(Collected data entries)
□ □ □ □ □ □ □

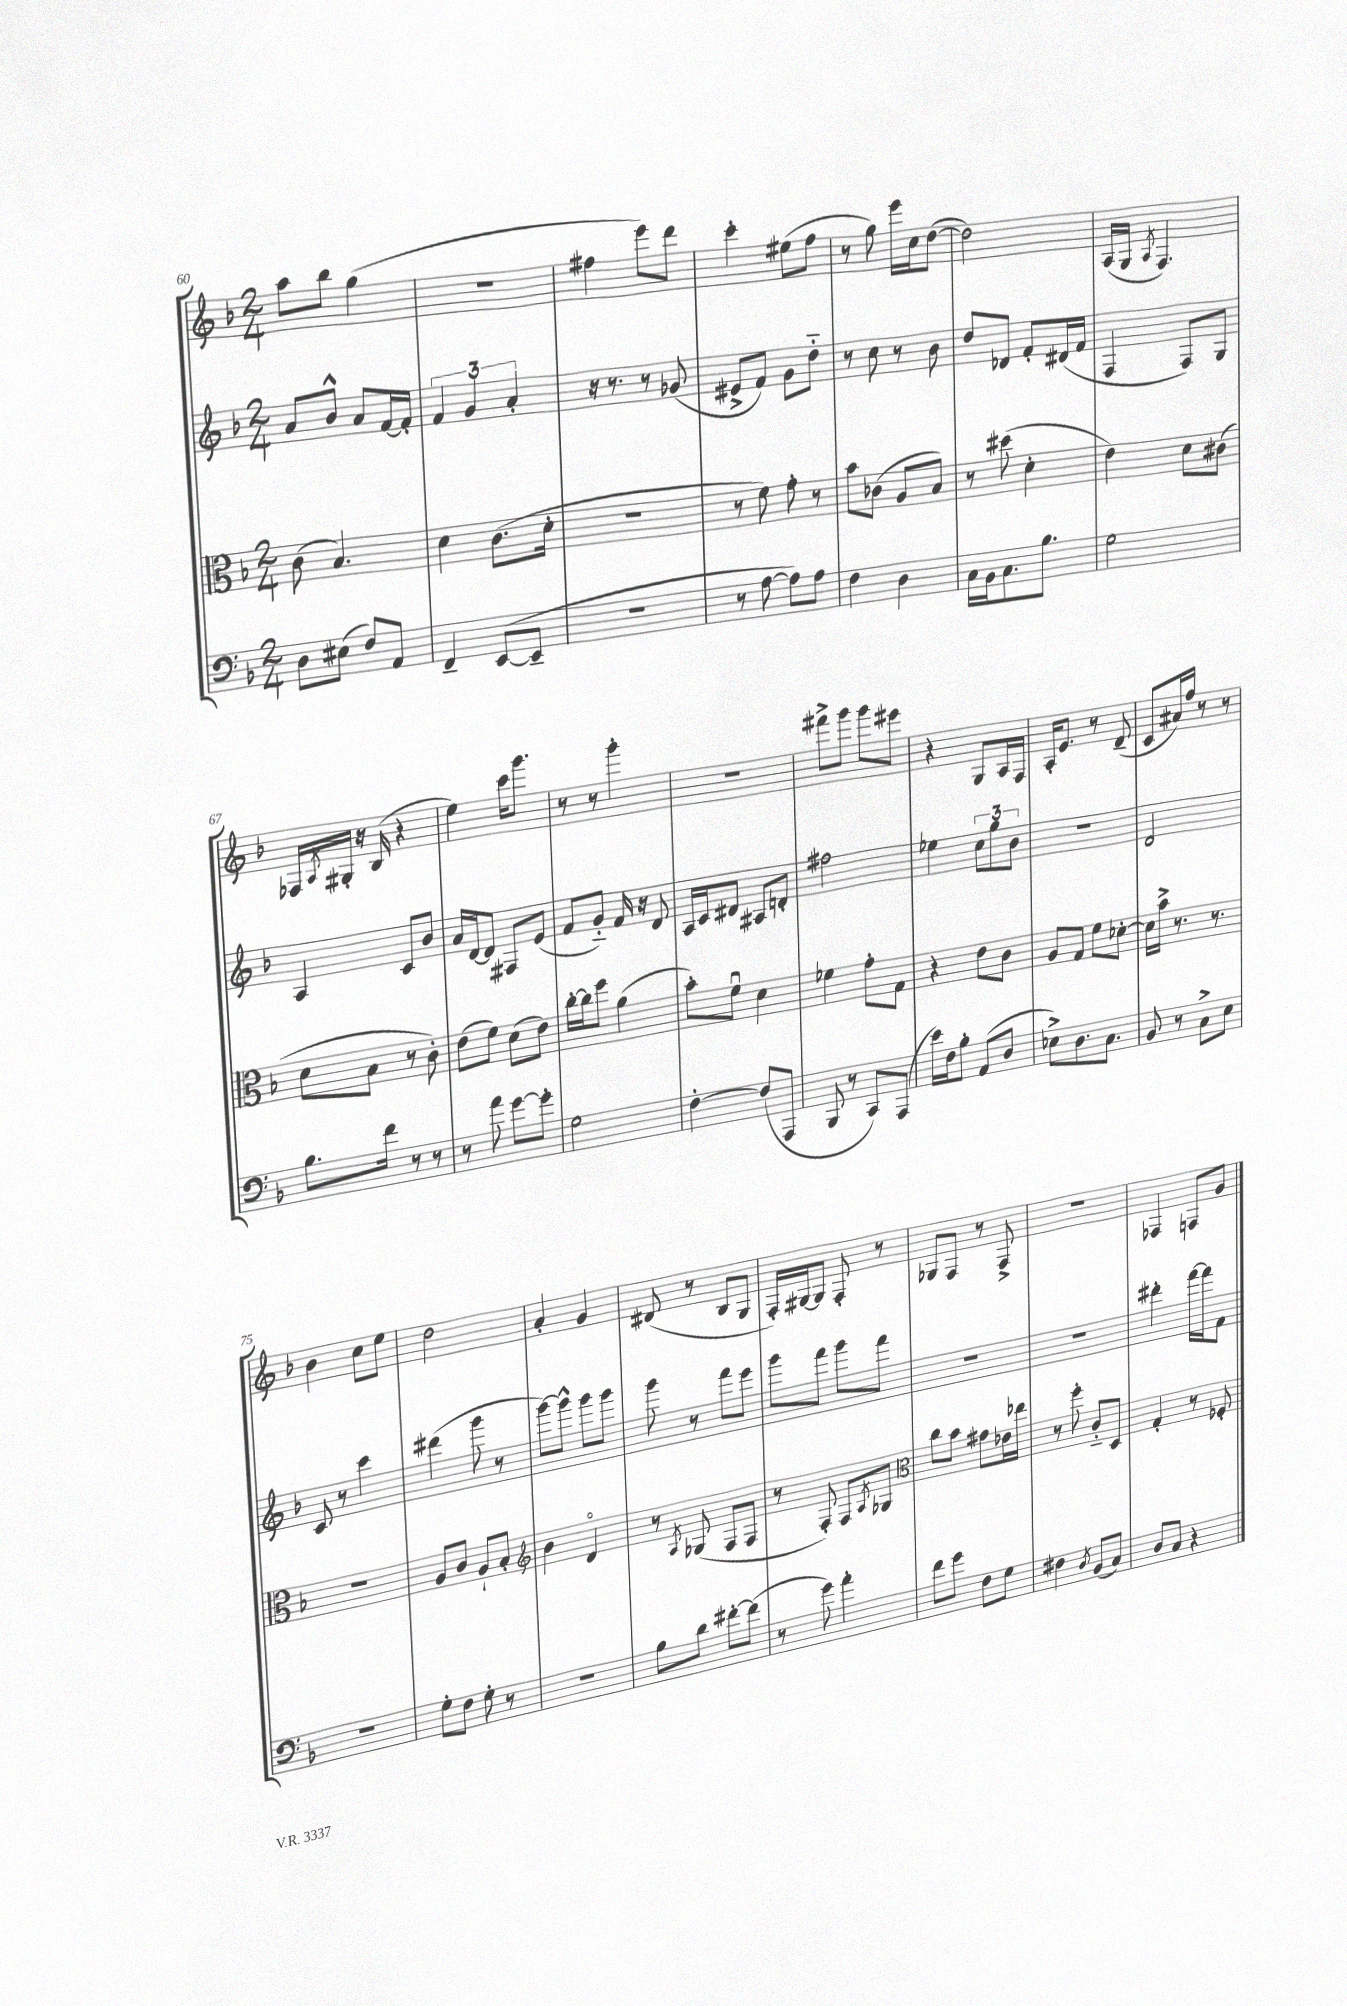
<<
\new StaffGroup <<
\new Staff = "s0" {
    \clef treble \key f \major \numericTimeSignature \time 2/4
    a''8 bes''8 g''4( |
    r2 |
    fis''4 e'''8) d'''8 |
    c'''4-. eis''8( f''8 |
    r8 g''8) e'''16 c''16 d''8~( |
    d''2) |
    a16( g16 \acciaccatura { a8 } f4.) |
    fes16 \acciaccatura { a8 } gis16-. r16 bes16( r4 |
    e''4) c'''16 g'''8. |
    r8 r8 g'''4-. |
    r2 |
    fis'''8-> g'''8 g'''8 eis'''8 |
    r4 g8 a16 f16 |
    a16-. e'8. r8 d'8--( |
    c'8 ais'16) f''16 r8 r8 |
    bes'4 c''8 e''8 |
    d''2 |
    a'4-. g'4 |
    dis'8( r8 bes8 g8 |
    f16-.) gis16~ gis8 f8-. r8 |
    ges8 f8 r8 f8-> |
    r2 |
    fes4 f8 g'8 \bar "|." |
}
\new Staff = "s1" {
    \clef treble \key f \major \numericTimeSignature \time 2/4
    a'8 bes'8-^ a'8 f'16~ f'16-. |
    \tuplet 3/2 { f'4 g'4 a'4-. } |
    r16 r8. r8 ges'8( |
    eis'8-> f'8) g'8 d''8-_ |
    r8 c''8 r8 bes'8 |
    d''8 des'8 f'8-. dis'16( f'16 |
    f4 f8) g8 |
    a4 c'8 bes'8 |
    a'16 d'16~ d'8 fis8 e'8( |
    f'8 g'8-_) f'16 r16 d'8 |
    a16 c'16 dis'8 ais8 d'8-. |
    fis''2 |
    ees''4 \tuplet 3/2 { c''8 g''8 bes'8 } |
    R2 |
    d'2 |
    c'8 r8 c'''4 |
    dis'''4( g'''8 r8 |
    g'''8~) g'''8-^ g'''8 g'''8 |
    g'''8 r8 f'''8 e'''8 |
    g'''8 f'''8 g'''8 f'''8 |
    R2 |
    R2 |
    dis'''4-. f'''16~ f'''16 f'8 \bar "|." |
}
\new Staff = "s2" {
    \clef alto \key f \major \numericTimeSignature \time 2/4
    c'8( bes4.) |
    d'4 c'8.( d'16-. |
    R2 |
    r8 f'8) g'8-. r8 |
    bes'8 ces'8( a8 bes8) |
    r8 dis''8( d'4-. |
    e'4) d'8 cis'8( |
    d'8 bes8 r8 c'8-.) |
    e'8( f'8) d'8( e'8) |
    c''16~-. c''16 f''8 a'4( |
    bes'8-.) f'8\downbow d'4 |
    fes'4 g'8-. g8 |
    r4 e'8 c'8 |
    a8 g8 f'8 des'8~-. |
    des'16 bes'16-> r8. r8. |
    R2 |
    a8 c'8 a8-! bes8-. |
    \clef treble bes'4 d'4\flageolet |
    r8 \acciaccatura { a8 } ges8( f8 f8 |
    r8 f8-.) f8 \acciaccatura { a8 } ges8 |
    \clef alto c''8 bes'8 gis'8 ees'16 ees''16 |
    r8 f''8-. c'8-_ d8 |
    g4-. r8 fes8-. \bar "|." |
}
\new Staff = "s3" {
    \clef bass \key f \major \numericTimeSignature \time 2/4
    d8 eis8( f8) a,8 |
    f,4-- e,8~( e,8-- |
    R2 |
    r8 a8~ a8) a8 |
    f4 d4 |
    c16 bes,16 c8. bes8. |
    g2 |
    bes8. f'16 r8 r8 |
    r8 a'8 g'8~ g'8-. |
    g2 |
    f4~-. f8( a,,8 |
    bes,,8 r8 c,8) a,,8( |
    e'16) f16 bes8-. a,8( d8 |
    ees8->) d8. c8. |
    bes,8 r8 c8-> e8 |
    r2 |
    g8-. f8 g8-. r8 |
    r2 |
    bes8 d'8 fis'8~-. fis'8( |
    r8 g'8) a'4-. |
    f'8 g'8 f8 g8 |
    fis4 \acciaccatura { d8 } bes,8( c8) |
    d8 c8 r4 \bar "|." |
}
>>
>>
\layout { \context { \Score currentBarNumber = #60 } }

□ □ □ □ □ □ □

» **TASK BRIEF**
Reproduce the full listing above character for character, omitting the pictures.

» **RESPONSE TO THE EXERCISE**
<<
\new StaffGroup <<
\new Staff = "s0" {
    \clef treble \key f \major \numericTimeSignature \time 2/4
    a''8 bes''8 g''4( |
    r2 |
    fis''4 e'''8) d'''8 |
    c'''4-. eis''8( f''8 |
    r8 g''8) e'''16 c''16 d''8~( |
    d''2) |
    a16( g16 \acciaccatura { a8 } f4.) |
    fes16 \acciaccatura { a8 } gis16-. r16 bes16( r4 |
    e''4) c'''16 g'''8. |
    r8 r8 g'''4-. |
    r2 |
    fis'''8-> g'''8 g'''8 eis'''8 |
    r4 g8 a16 f16 |
    a16-. e'8. r8 d'8--( |
    c'8 ais'16) f''16 r8 r8 |
    bes'4 c''8 e''8 |
    d''2 |
    a'4-. g'4 |
    dis'8( r8 bes8 g8 |
    f16-.) gis16~ gis8 f8-. r8 |
    ges8 f8 r8 f8-> |
    r2 |
    fes4 f8 g'8 \bar "|." |
}
\new Staff = "s1" {
    \clef treble \key f \major \numericTimeSignature \time 2/4
    a'8 bes'8-^ a'8 f'16~ f'16-. |
    \tuplet 3/2 { f'4 g'4 a'4-. } |
    r16 r8. r8 ges'8( |
    eis'8-> f'8) g'8 d''8-_ |
    r8 c''8 r8 bes'8 |
    d''8 des'8 f'8-. dis'16( f'16 |
    f4 f8) g8 |
    a4 c'8 bes'8 |
    a'16 d'16~ d'8 fis8 e'8( |
    f'8 g'8-_) f'16 r16 d'8 |
    a16 c'16 dis'8 ais8 d'8-. |
    fis''2 |
    ees''4 \tuplet 3/2 { c''8 g''8 bes'8 } |
    R2 |
    d'2 |
    c'8 r8 c'''4 |
    dis'''4( g'''8 r8 |
    g'''8~) g'''8-^ g'''8 g'''8 |
    g'''8 r8 f'''8 e'''8 |
    g'''8 f'''8 g'''8 f'''8 |
    R2 |
    R2 |
    dis'''4-. f'''16~ f'''16 f'8 \bar "|." |
}
\new Staff = "s2" {
    \clef alto \key f \major \numericTimeSignature \time 2/4
    c'8( bes4.) |
    d'4 c'8.( d'16-. |
    R2 |
    r8 f'8) g'8-. r8 |
    bes'8 ces'8( a8 bes8) |
    r8 dis''8( d'4-. |
    e'4) d'8 cis'8( |
    d'8 bes8 r8 c'8-.) |
    e'8( f'8) d'8( e'8) |
    c''16~-. c''16 f''8 a'4( |
    bes'8-.) f'8\downbow d'4 |
    fes'4 g'8-. g8 |
    r4 e'8 c'8 |
    a8 g8 f'8 des'8~-. |
    des'16 bes'16-> r8. r8. |
    R2 |
    a8 c'8 a8-! bes8-. |
    \clef treble bes'4 d'4\flageolet |
    r8 \acciaccatura { a8 } ges8( f8 f8 |
    r8 f8-.) f8 \acciaccatura { a8 } ges8 |
    \clef alto c''8 bes'8 gis'8 ees'16 ees''16 |
    r8 f''8-. c'8-_ d8 |
    g4-. r8 fes8-. \bar "|." |
}
\new Staff = "s3" {
    \clef bass \key f \major \numericTimeSignature \time 2/4
    d8 eis8( f8) a,8 |
    f,4-- e,8~( e,8-- |
    R2 |
    r8 a8~ a8) a8 |
    f4 d4 |
    c16 bes,16 c8. bes8. |
    g2 |
    bes8. f'16 r8 r8 |
    r8 a'8 g'8~ g'8-. |
    g2 |
    f4~-. f8( a,,8 |
    bes,,8 r8 c,8) a,,8( |
    e'16) f16 bes8-. a,8( d8 |
    ees8->) d8. c8. |
    bes,8 r8 c8-> e8 |
    r2 |
    g8-. f8 g8-. r8 |
    r2 |
    bes8 d'8 fis'8~-. fis'8( |
    r8 g'8) a'4-. |
    f'8 g'8 f8 g8 |
    fis4 \acciaccatura { d8 } bes,8( c8) |
    d8 c8 r4 \bar "|." |
}
>>
>>
\layout { \context { \Score currentBarNumber = #60 } }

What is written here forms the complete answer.